-------- SUPPLIED MATERIAL
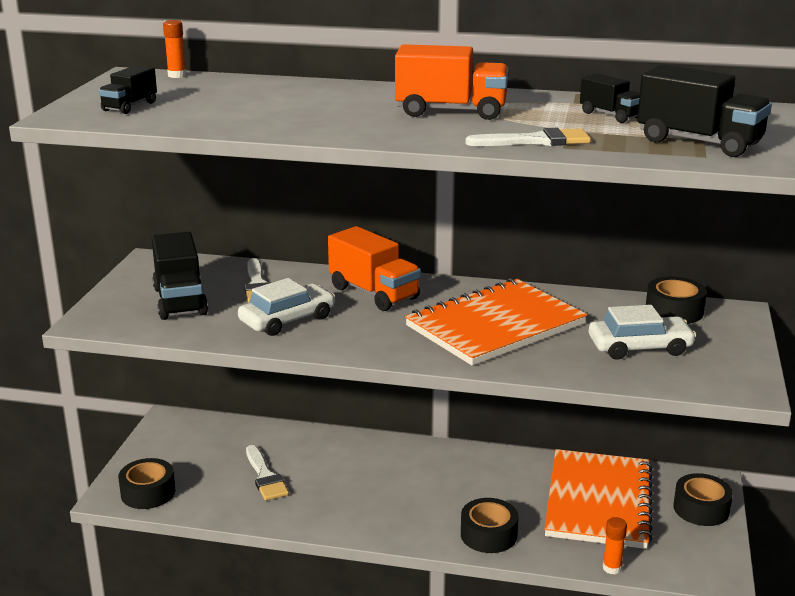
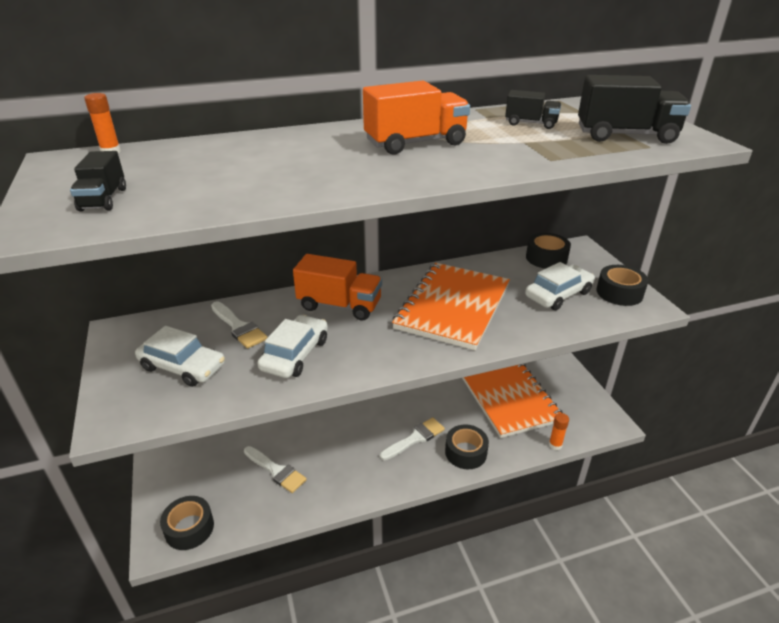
camera: 30 degrees left, 10 degrees up
(180, 301) = (182, 367): black truck -> white car
(536, 141) = (523, 158): white brush -> white brush (415, 438)
(701, 509) = (565, 378): black tape -> black tape (619, 293)

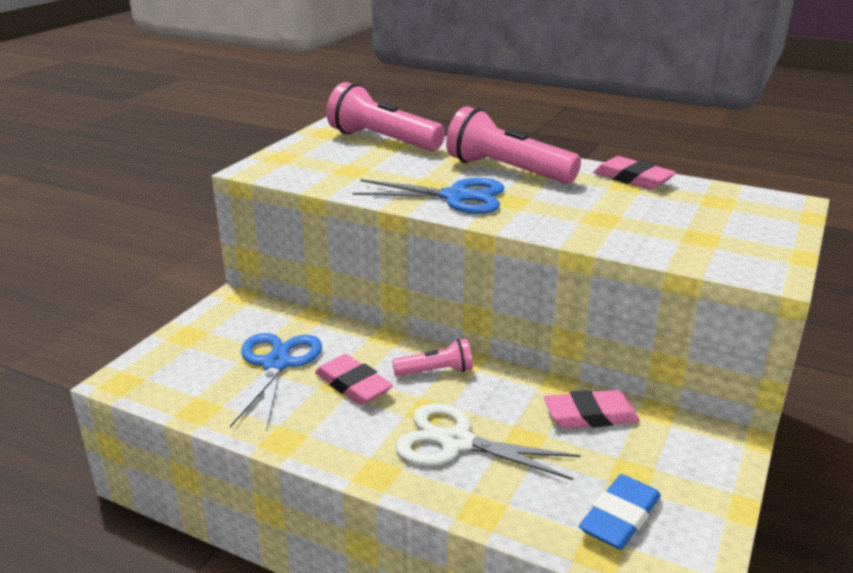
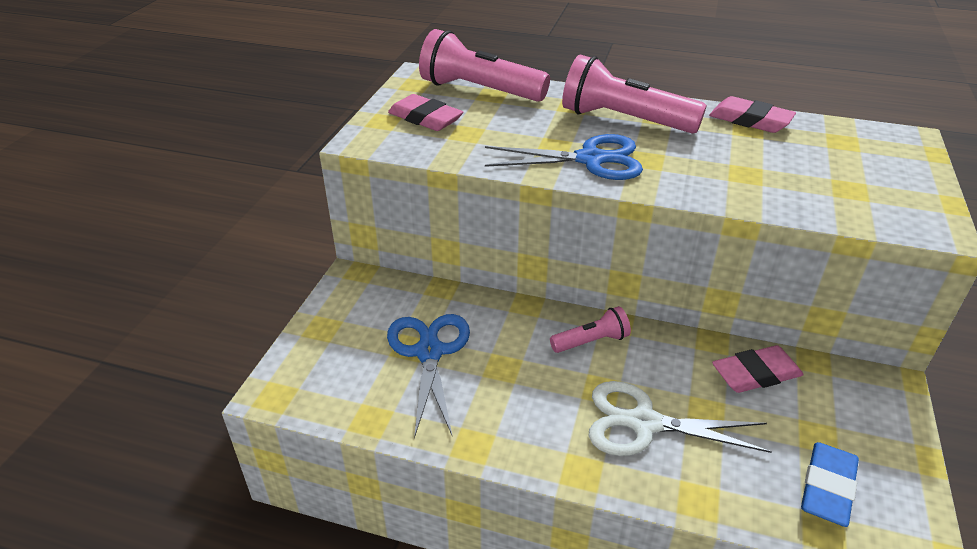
camera: 10 degrees left, 10 degrees up
(353, 385) = (516, 368): pink eraser -> pink eraser (425, 118)

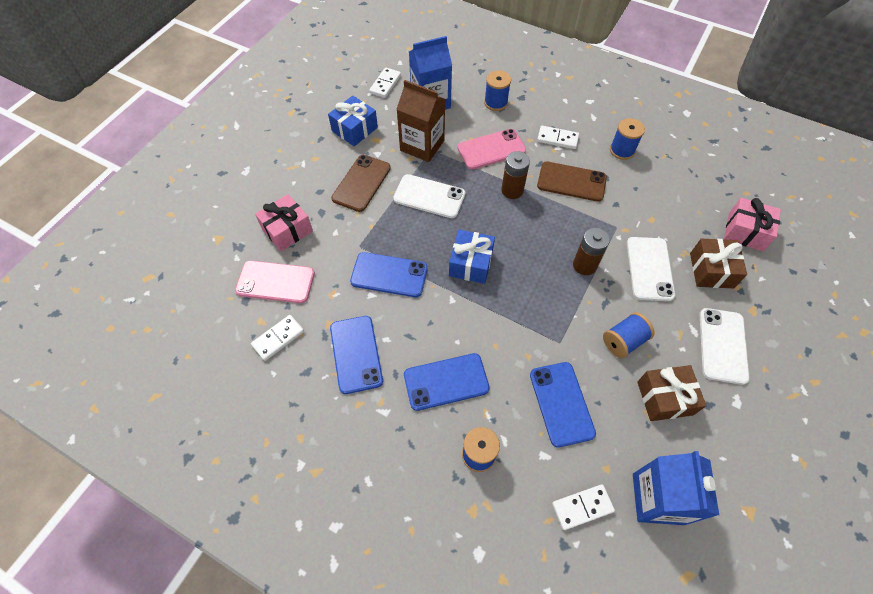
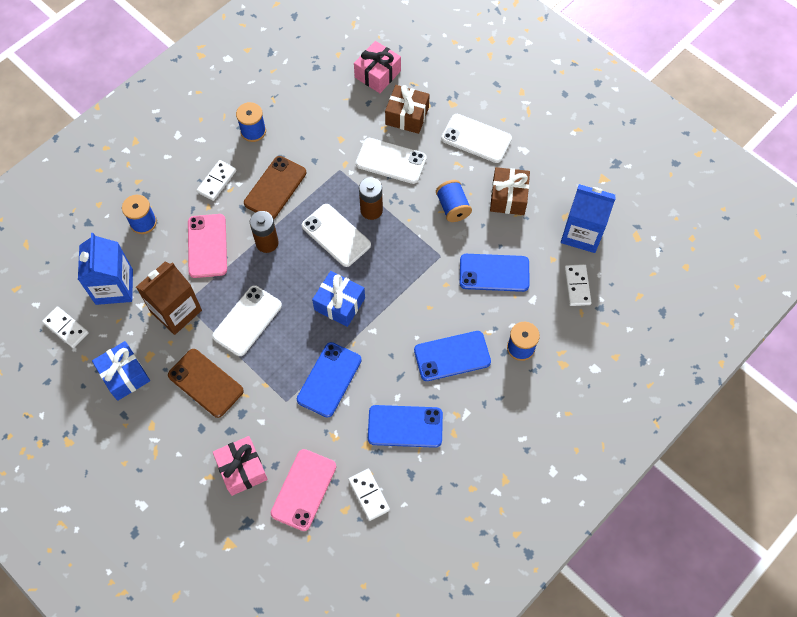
camera: 75 degrees left, 5 degrees up
(446, 382) = (452, 356): blue phone -> blue phone turned 75 degrees clockwise
(543, 242) = (336, 235): none -> white phone

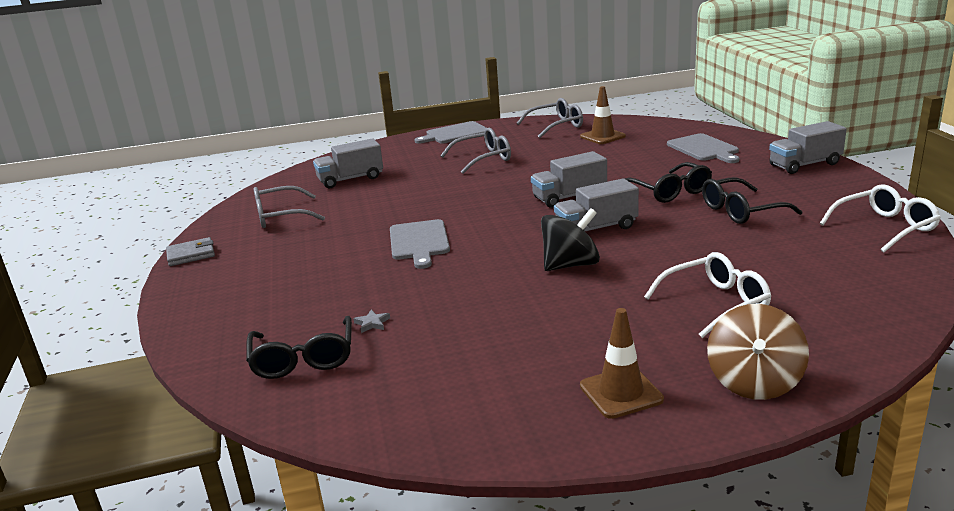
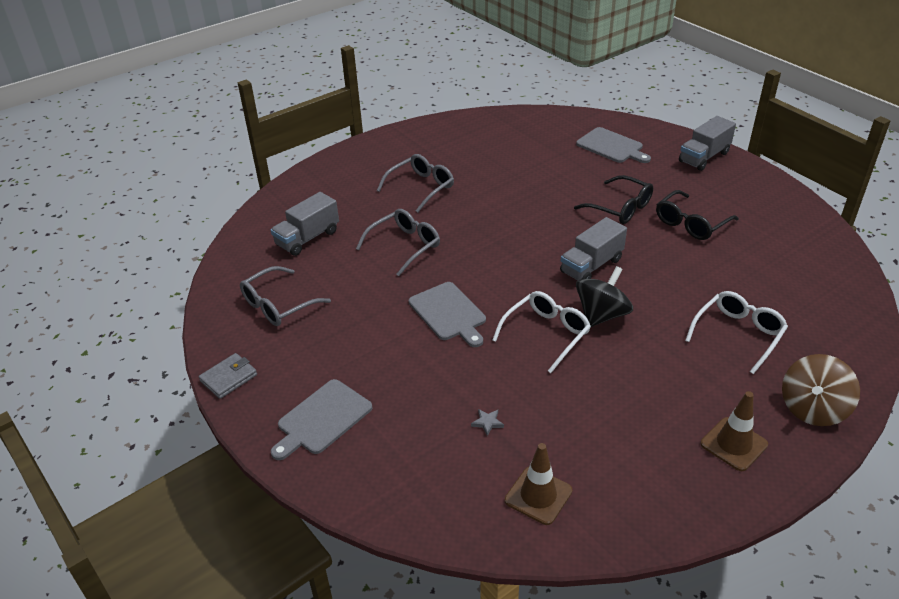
camera: 25 degrees left, 15 degrees up
(303, 359) = (461, 479): black glasses -> none
(455, 134) = (363, 154): grey cutting board -> grey cutting board (322, 419)
(556, 126) = (456, 129): grey glasses -> grey glasses (404, 246)
(569, 197) = (540, 229): grey truck -> none
(602, 136) = (511, 140): brown traffic cone -> brown traffic cone (538, 495)
(754, 382) = (813, 408): brown spinning top -> brown spinning top turned 45 degrees clockwise
(884, 227) = (803, 225): white glasses -> white glasses (546, 334)

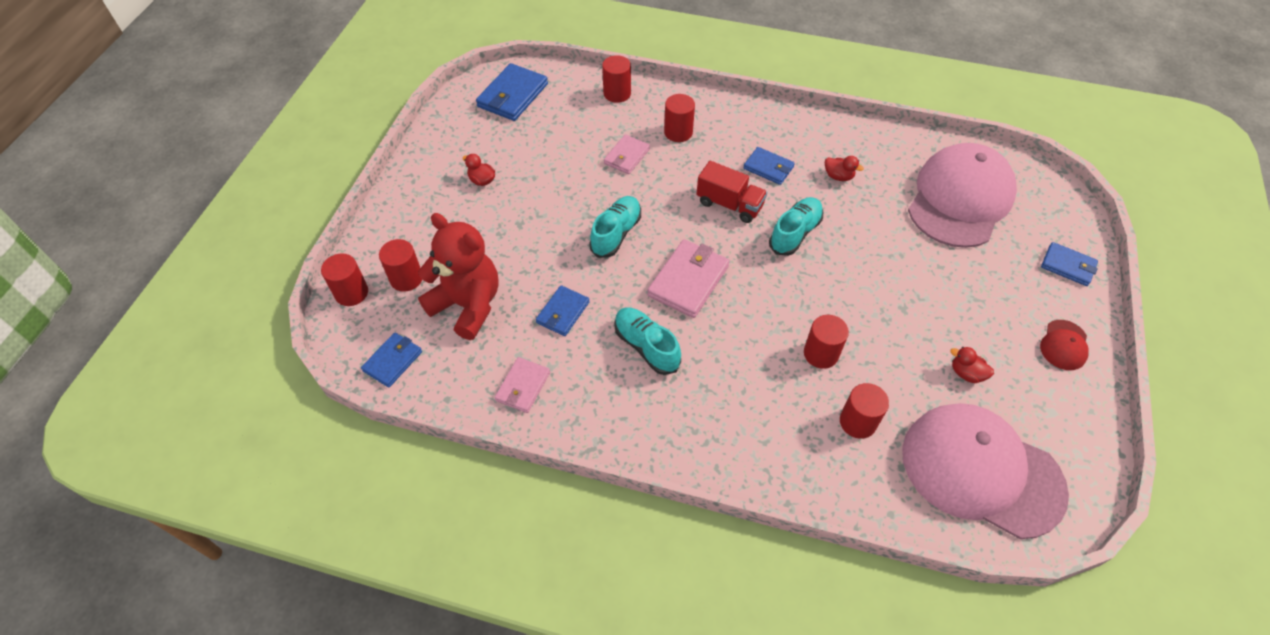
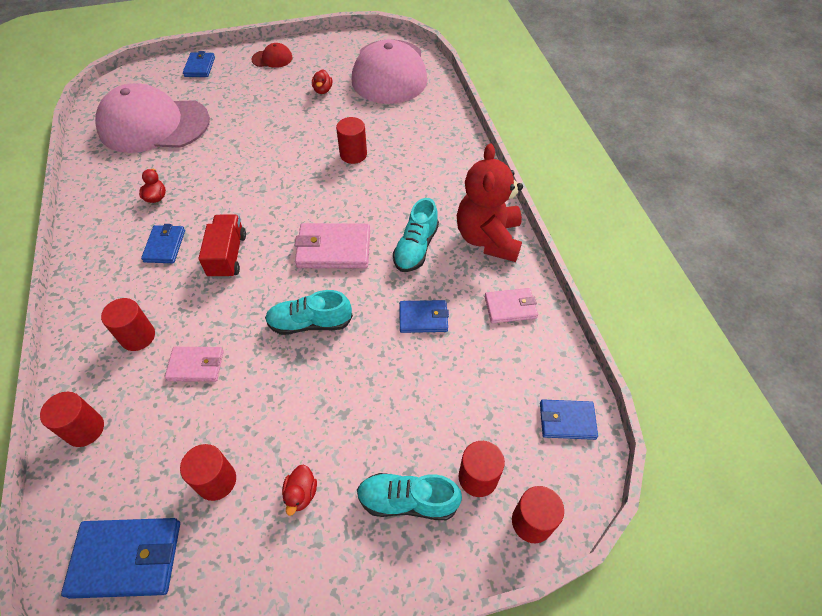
camera: 120 degrees left, 0 degrees up
(467, 305) = (468, 397): red teddy bear -> red teddy bear (488, 238)
(795, 233) = (241, 203): turquoise shoe -> turquoise shoe (408, 501)
(857, 422) = (395, 124): red cylinder -> red cylinder (216, 481)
----------------
Using the material above, report each line where "none" occurs.

SOLUTION BELOW:
(543, 242) = (336, 235): none -> white phone
(303, 359) = (461, 479): black glasses -> none
(569, 197) = (540, 229): grey truck -> none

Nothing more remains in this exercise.